* What to work on *
Only the lines below from the one containing "none -> pink brick D4:D6 level 1" through the one containing "none -> lime tile L2:L4 level 1" belong in the answer, set down exactly, with the pictures left out.

* Records supplied *
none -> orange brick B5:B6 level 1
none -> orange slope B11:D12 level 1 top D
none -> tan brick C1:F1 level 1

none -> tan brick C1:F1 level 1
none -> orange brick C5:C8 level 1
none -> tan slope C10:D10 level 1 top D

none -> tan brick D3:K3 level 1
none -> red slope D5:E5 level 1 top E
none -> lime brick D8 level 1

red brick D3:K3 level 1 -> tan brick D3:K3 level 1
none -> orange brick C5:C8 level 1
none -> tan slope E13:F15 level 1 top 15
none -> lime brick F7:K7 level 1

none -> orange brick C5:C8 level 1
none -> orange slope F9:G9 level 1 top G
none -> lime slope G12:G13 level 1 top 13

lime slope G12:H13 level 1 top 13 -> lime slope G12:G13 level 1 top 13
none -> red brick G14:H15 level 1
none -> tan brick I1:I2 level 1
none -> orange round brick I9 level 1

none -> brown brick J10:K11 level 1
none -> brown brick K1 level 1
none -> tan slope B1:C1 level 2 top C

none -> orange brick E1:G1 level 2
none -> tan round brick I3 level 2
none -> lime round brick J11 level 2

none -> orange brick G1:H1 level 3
==
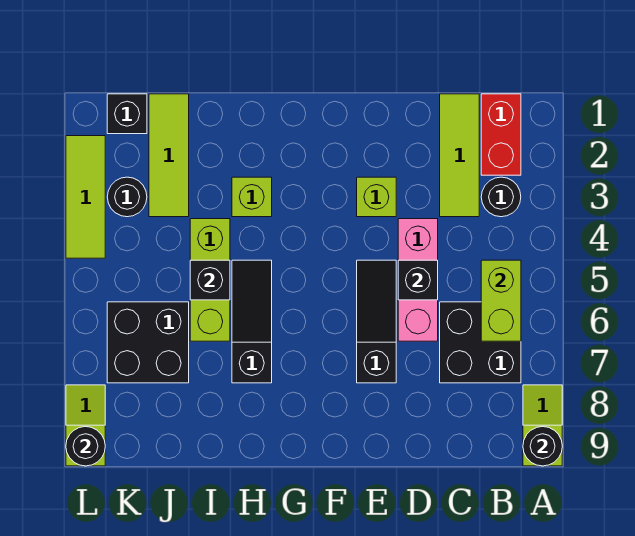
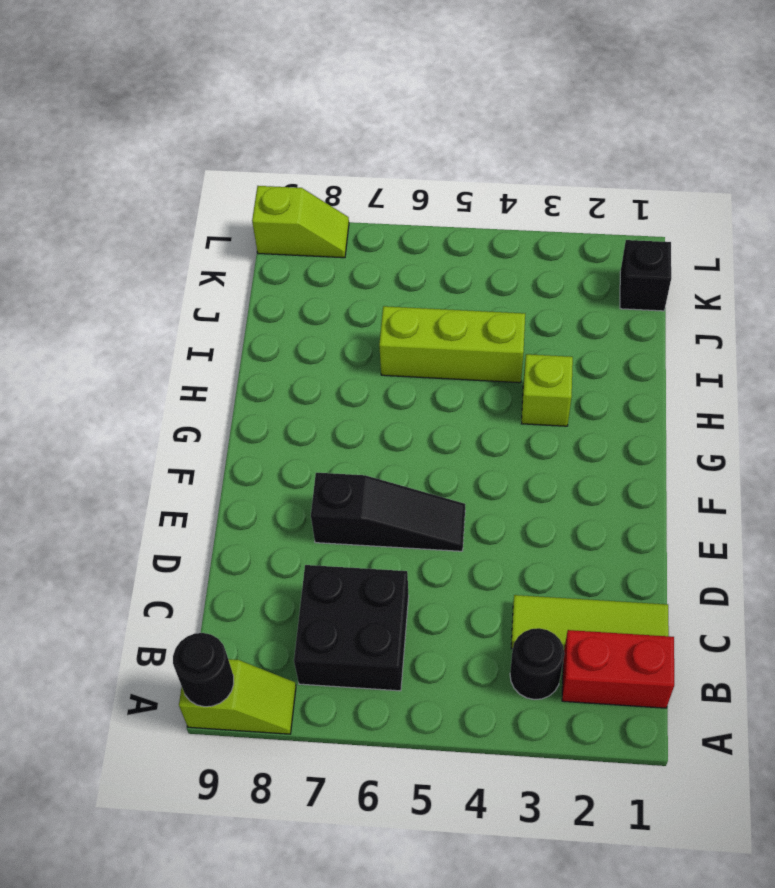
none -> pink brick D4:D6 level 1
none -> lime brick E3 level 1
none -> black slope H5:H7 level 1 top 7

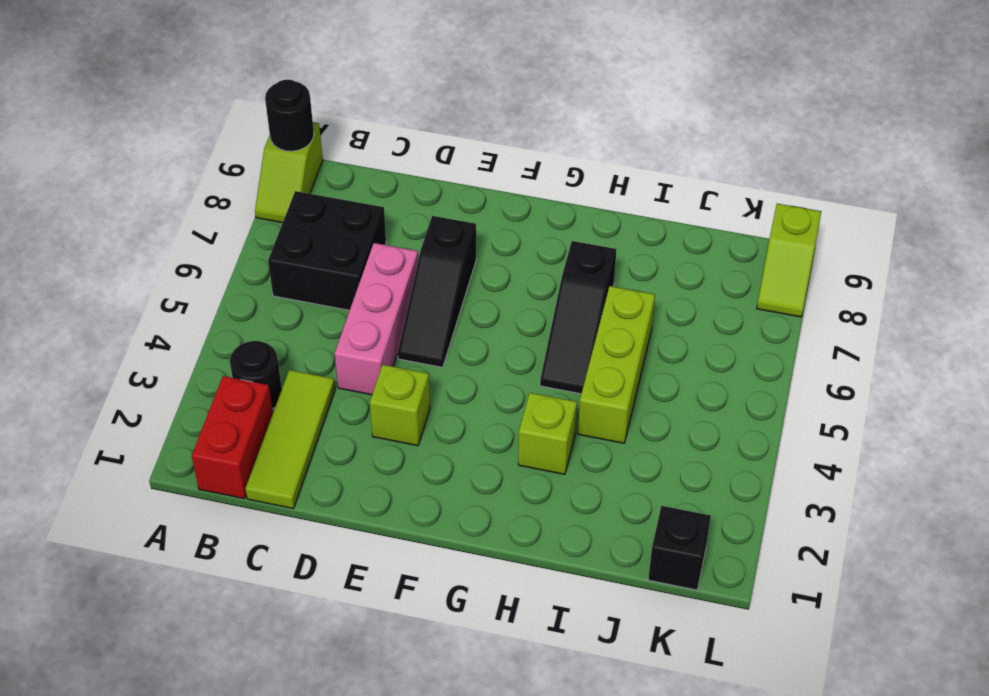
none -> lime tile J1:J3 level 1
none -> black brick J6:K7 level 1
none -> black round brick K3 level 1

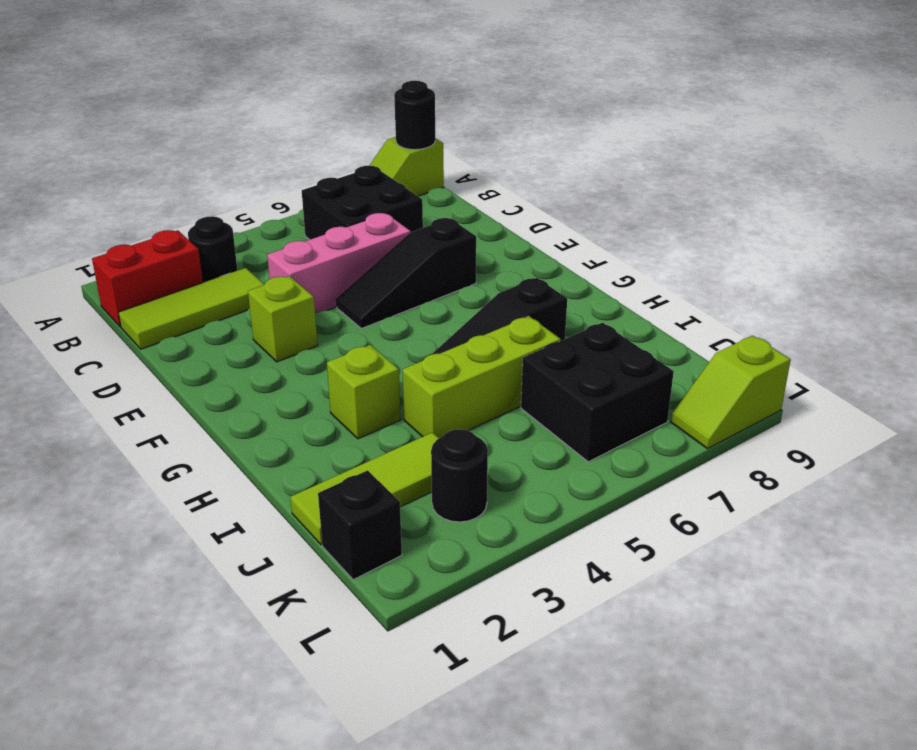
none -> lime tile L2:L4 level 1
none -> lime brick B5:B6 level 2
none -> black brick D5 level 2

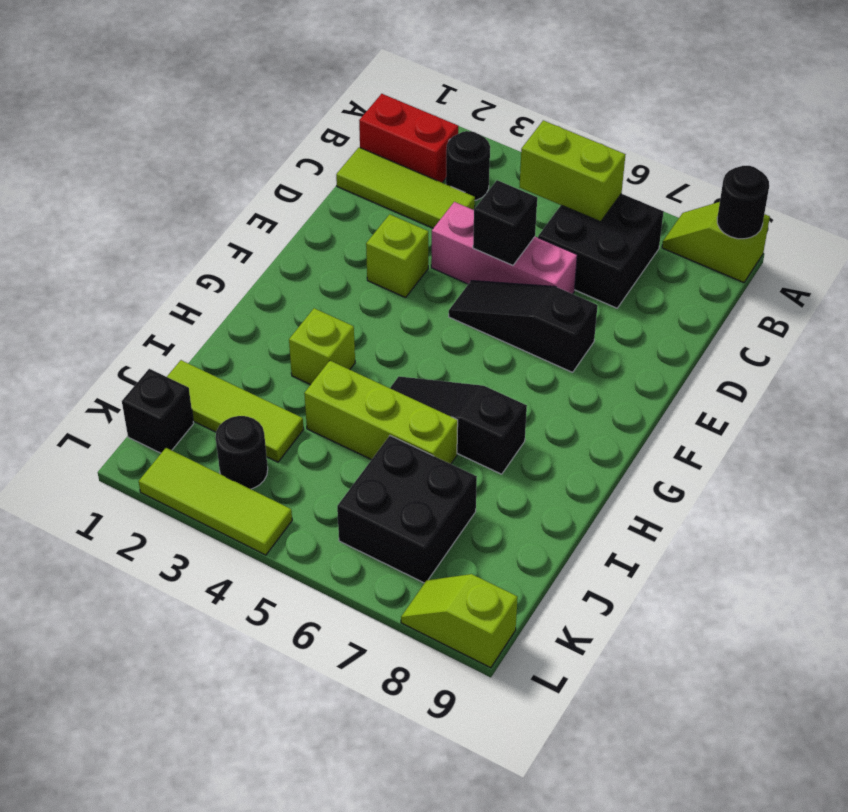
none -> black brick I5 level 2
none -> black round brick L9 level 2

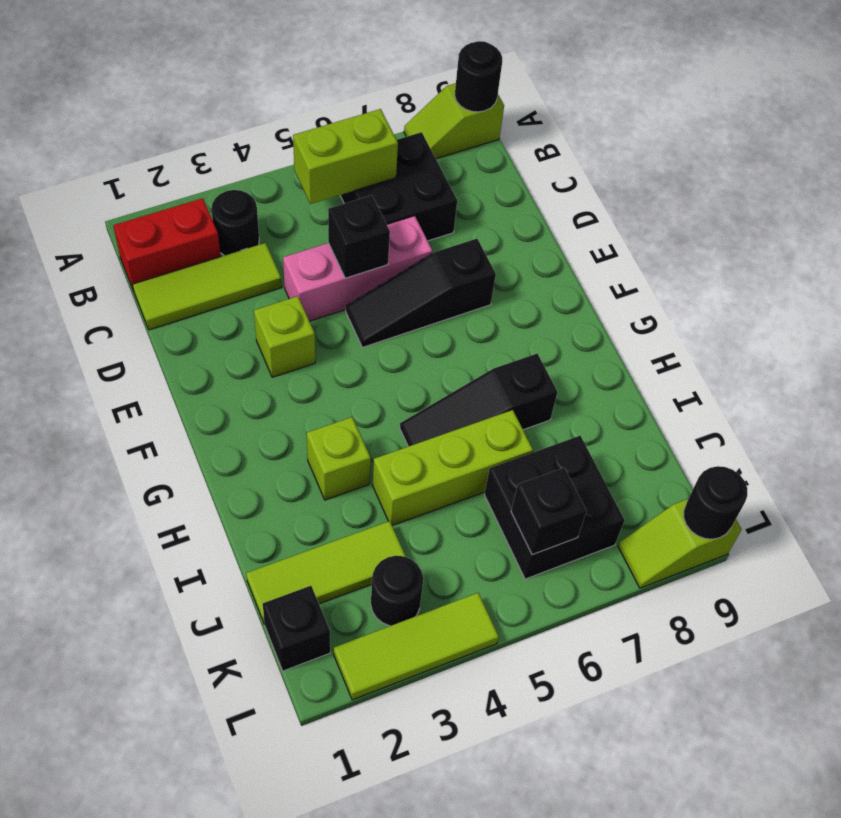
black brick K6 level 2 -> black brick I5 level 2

* Answer section *
none -> pink brick D4:D6 level 1
none -> lime brick E3 level 1
none -> black slope H5:H7 level 1 top 7

none -> lime tile J1:J3 level 1
none -> black brick J6:K7 level 1
none -> black round brick K3 level 1

none -> lime tile L2:L4 level 1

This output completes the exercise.